PROBLEM DESCRIPTION:
Look for "D1: schottky MBR340" in the entries below. Then write out exactly the line that holds it and every line after it, to the last, and nothing else.

RECORDED DATA:
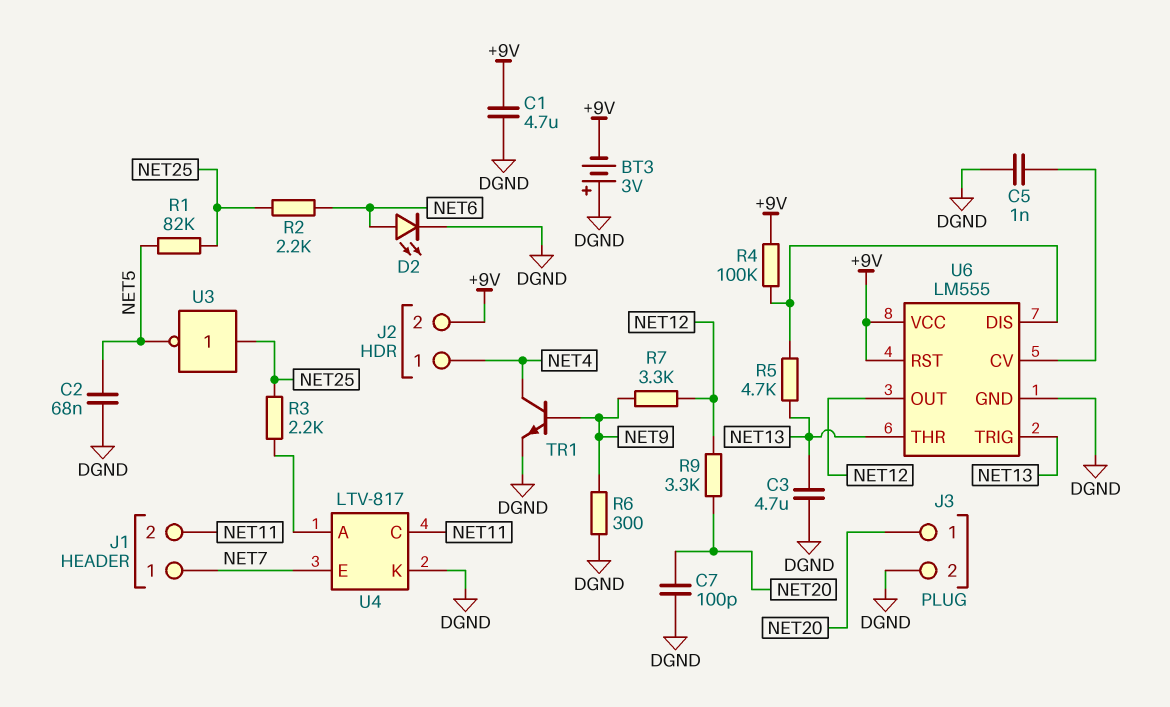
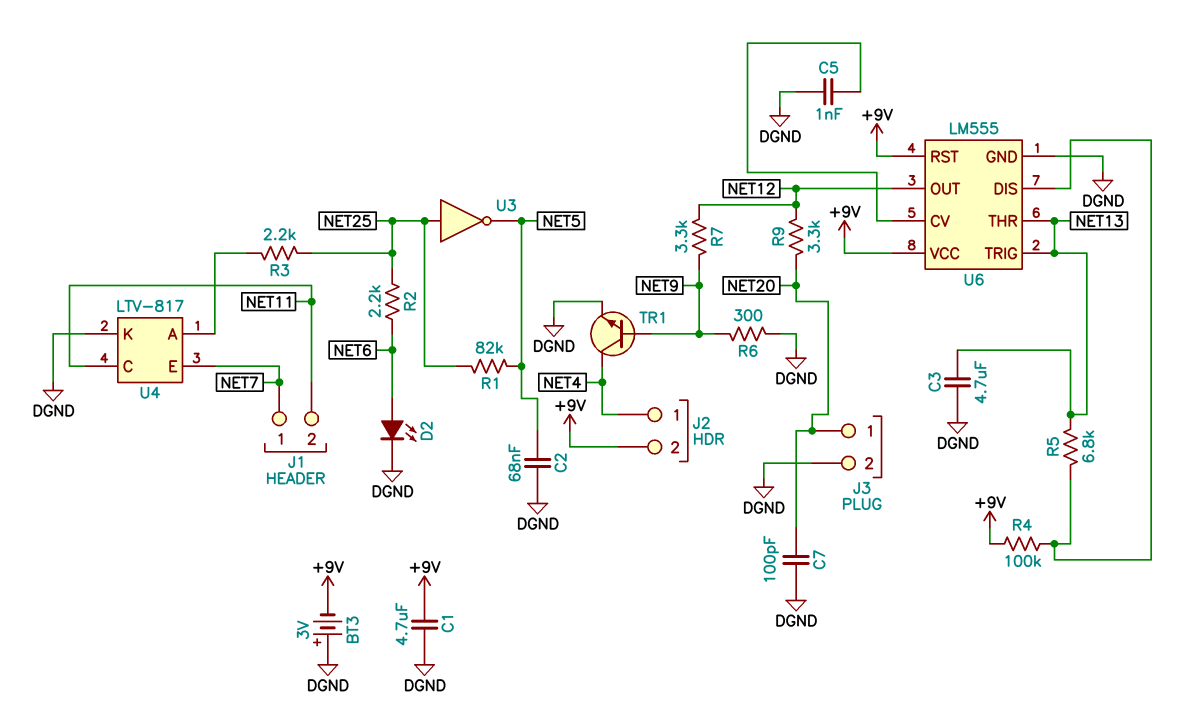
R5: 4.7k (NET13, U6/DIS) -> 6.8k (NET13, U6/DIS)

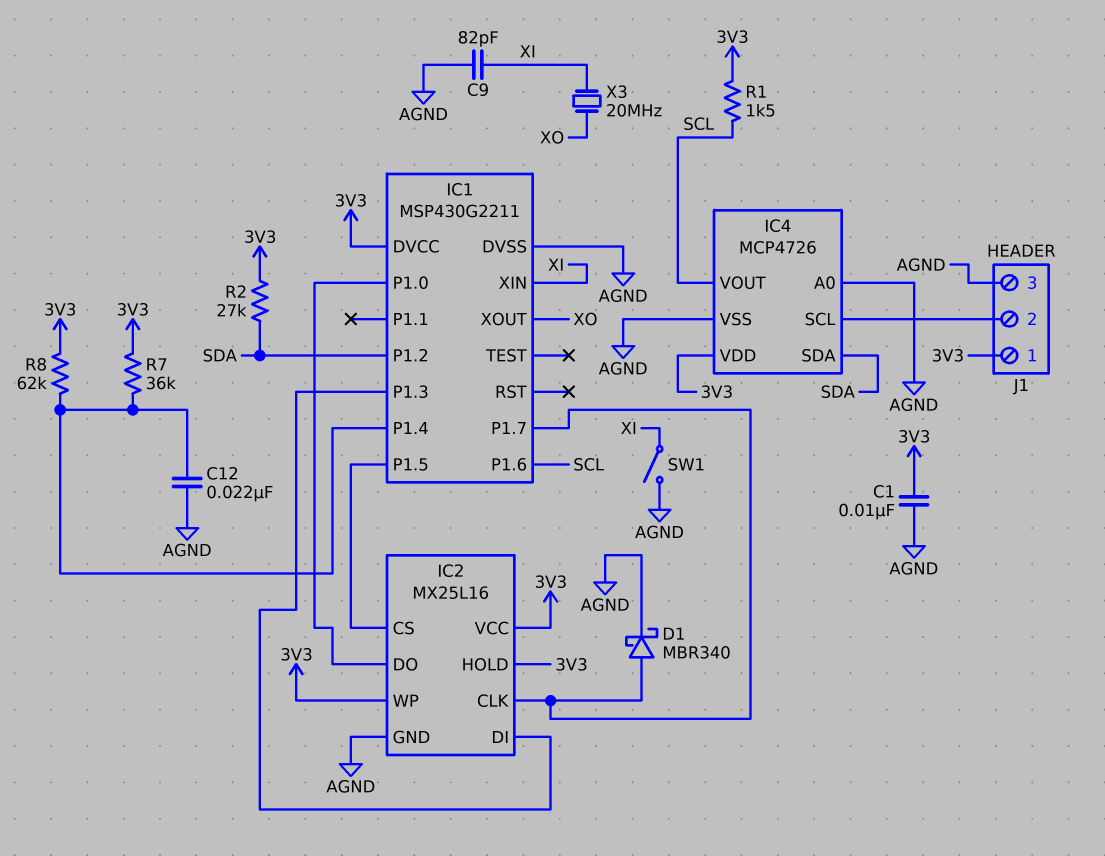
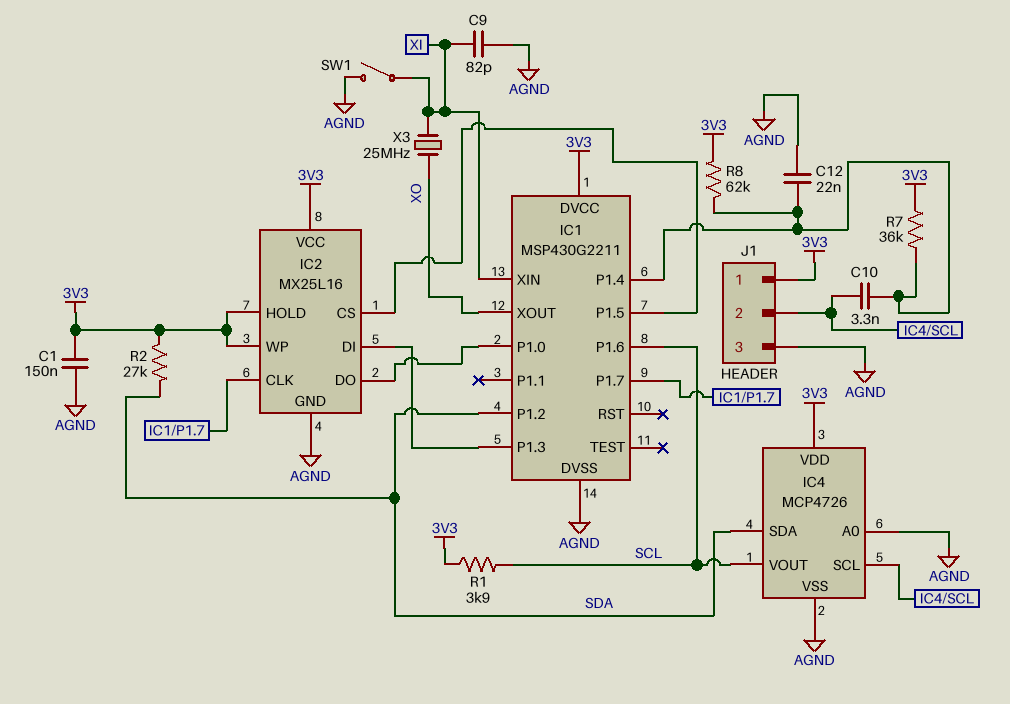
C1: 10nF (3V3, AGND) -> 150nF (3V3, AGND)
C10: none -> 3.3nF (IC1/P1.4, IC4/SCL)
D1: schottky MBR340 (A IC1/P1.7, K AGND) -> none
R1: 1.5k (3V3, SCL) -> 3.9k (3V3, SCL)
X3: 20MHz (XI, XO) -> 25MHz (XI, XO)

ANSWER SECTION:
D1: schottky MBR340 (A IC1/P1.7, K AGND) -> none
R1: 1.5k (3V3, SCL) -> 3.9k (3V3, SCL)
X3: 20MHz (XI, XO) -> 25MHz (XI, XO)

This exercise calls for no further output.